## Task objective
Each entry below should be written out exactly as it is, with no pictures.

## Object change listings
↓
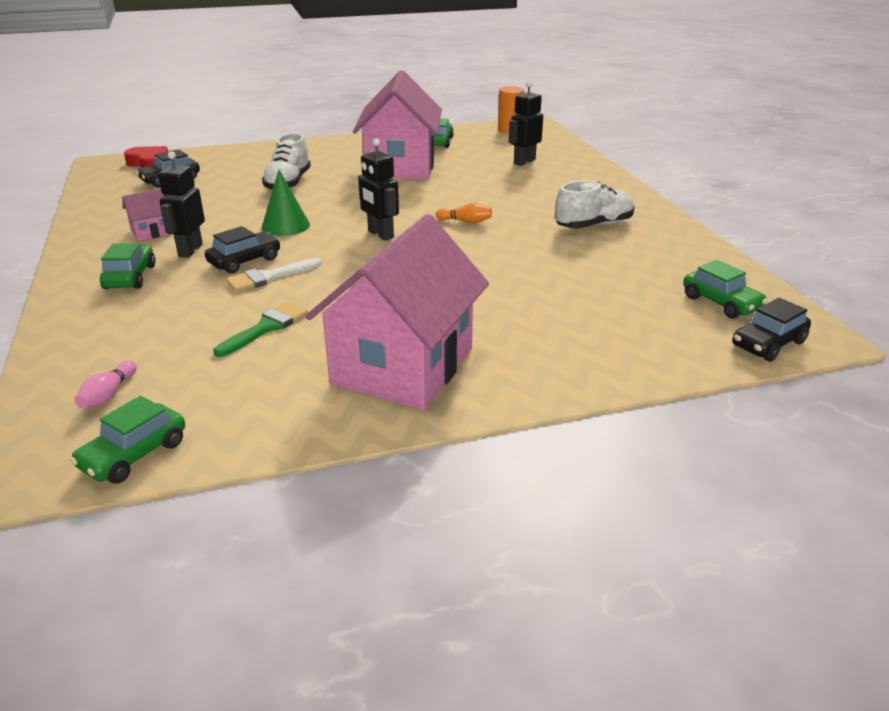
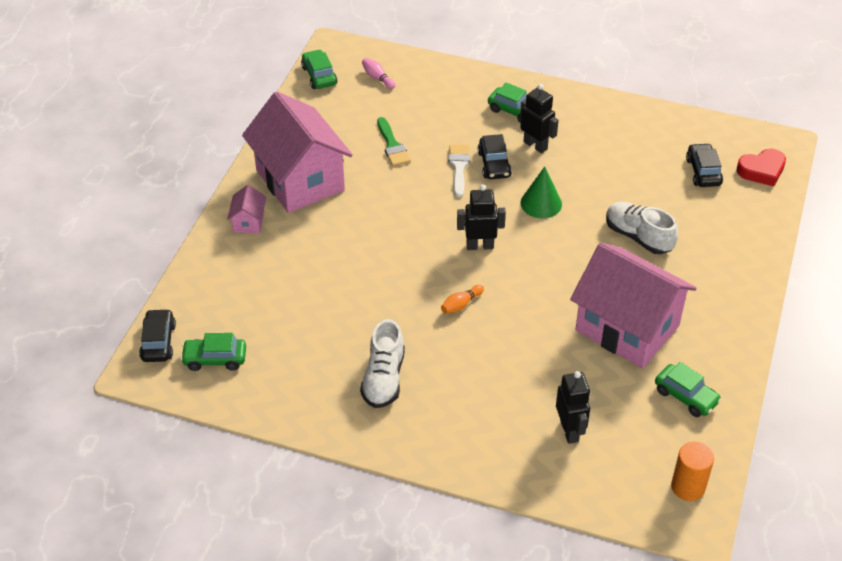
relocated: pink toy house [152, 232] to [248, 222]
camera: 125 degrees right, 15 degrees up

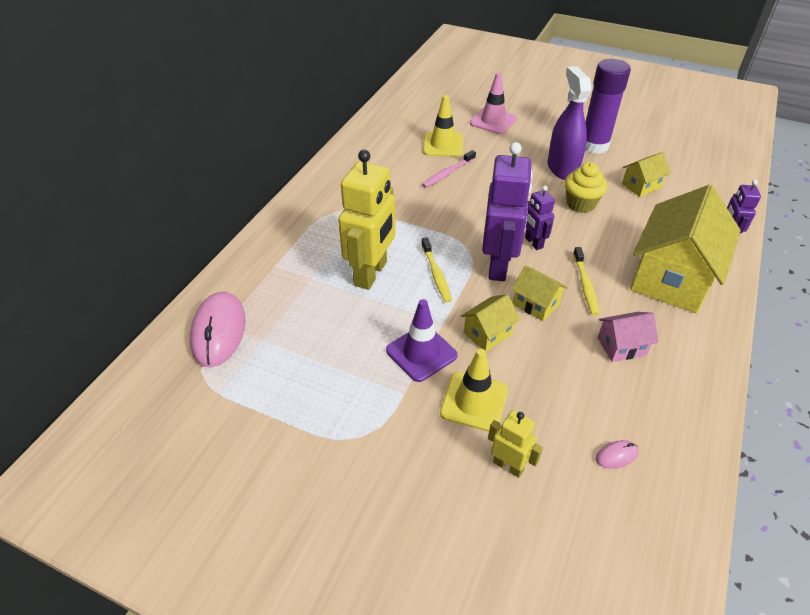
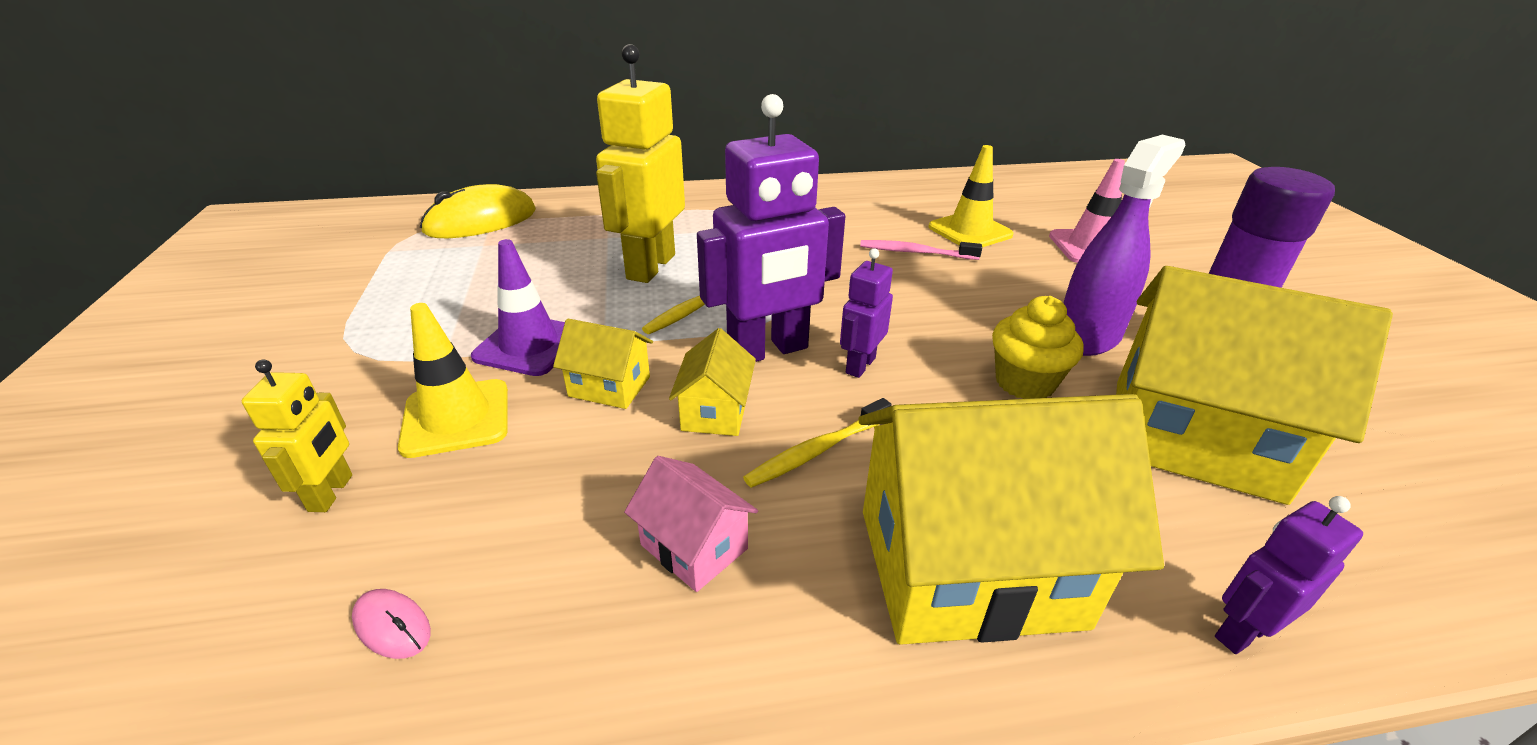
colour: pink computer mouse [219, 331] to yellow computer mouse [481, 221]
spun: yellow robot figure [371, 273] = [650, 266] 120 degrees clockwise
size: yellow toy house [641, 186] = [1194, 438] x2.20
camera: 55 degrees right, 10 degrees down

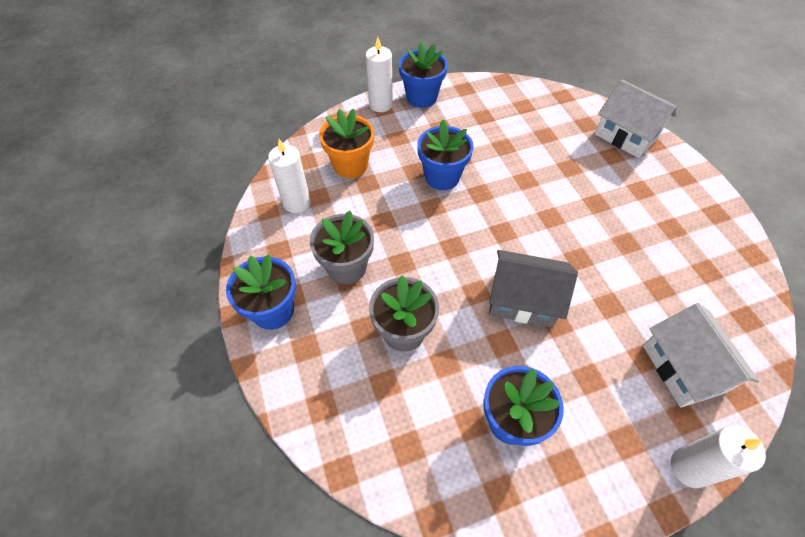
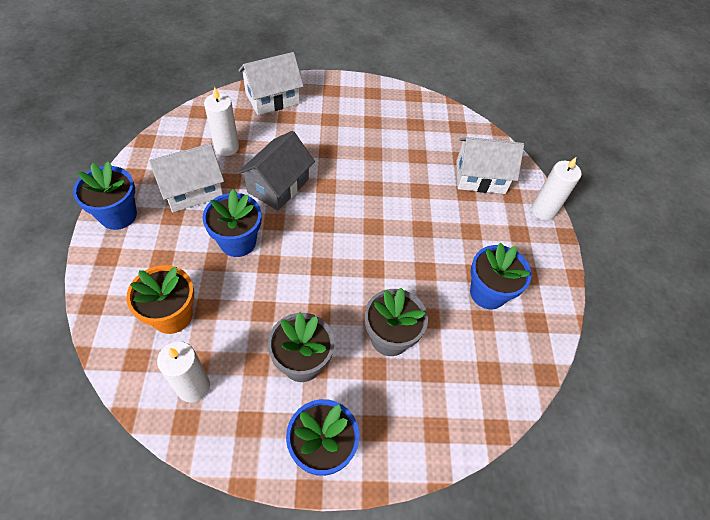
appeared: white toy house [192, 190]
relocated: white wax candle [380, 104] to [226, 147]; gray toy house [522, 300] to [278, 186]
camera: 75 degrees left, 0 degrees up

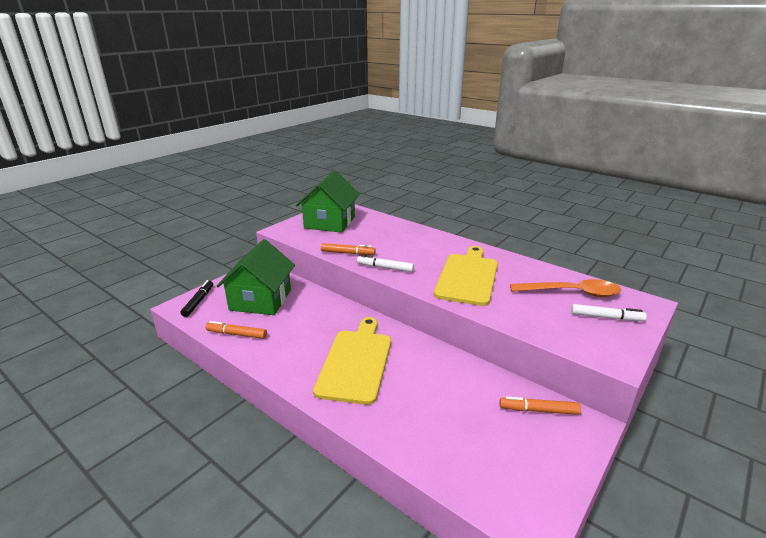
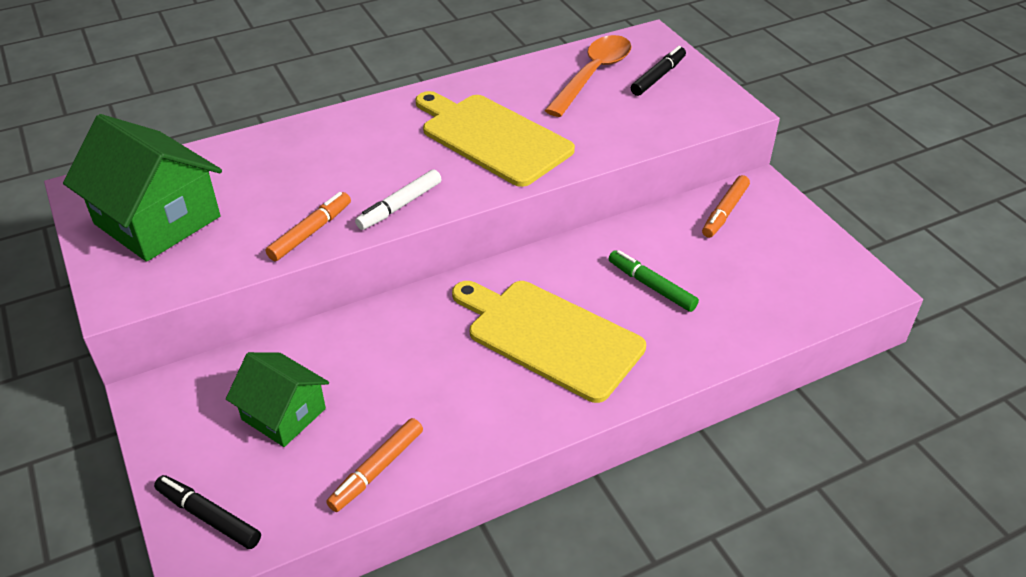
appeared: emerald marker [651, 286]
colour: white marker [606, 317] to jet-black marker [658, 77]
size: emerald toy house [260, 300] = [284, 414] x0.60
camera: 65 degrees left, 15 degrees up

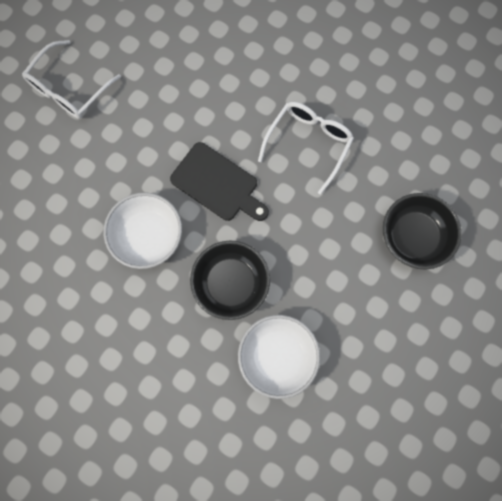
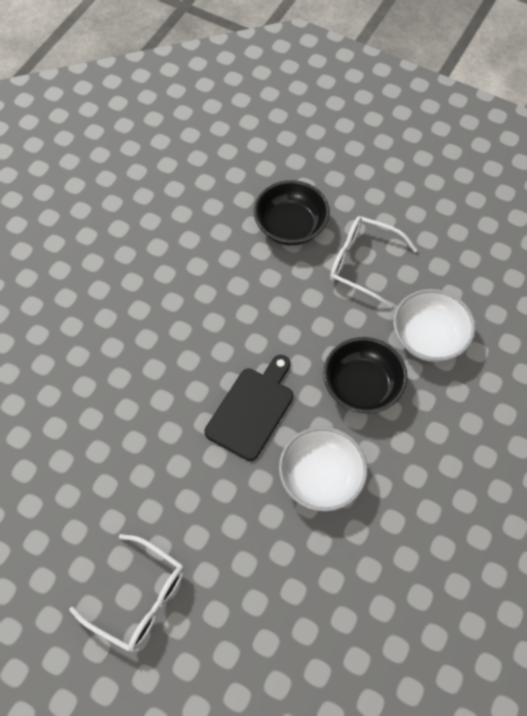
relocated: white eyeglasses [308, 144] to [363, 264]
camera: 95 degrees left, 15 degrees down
↑
## Written solution
relocated: pink toy house [152, 232] to [248, 222]
camera: 125 degrees right, 15 degrees up

colour: pink computer mouse [219, 331] to yellow computer mouse [481, 221]
spun: yellow robot figure [371, 273] = [650, 266] 120 degrees clockwise
size: yellow toy house [641, 186] = [1194, 438] x2.20
camera: 55 degrees right, 10 degrees down

appeared: white toy house [192, 190]
relocated: white wax candle [380, 104] to [226, 147]; gray toy house [522, 300] to [278, 186]
camera: 75 degrees left, 0 degrees up

appeared: emerald marker [651, 286]
colour: white marker [606, 317] to jet-black marker [658, 77]
size: emerald toy house [260, 300] = [284, 414] x0.60
camera: 65 degrees left, 15 degrees up

relocated: white eyeglasses [308, 144] to [363, 264]
camera: 95 degrees left, 15 degrees down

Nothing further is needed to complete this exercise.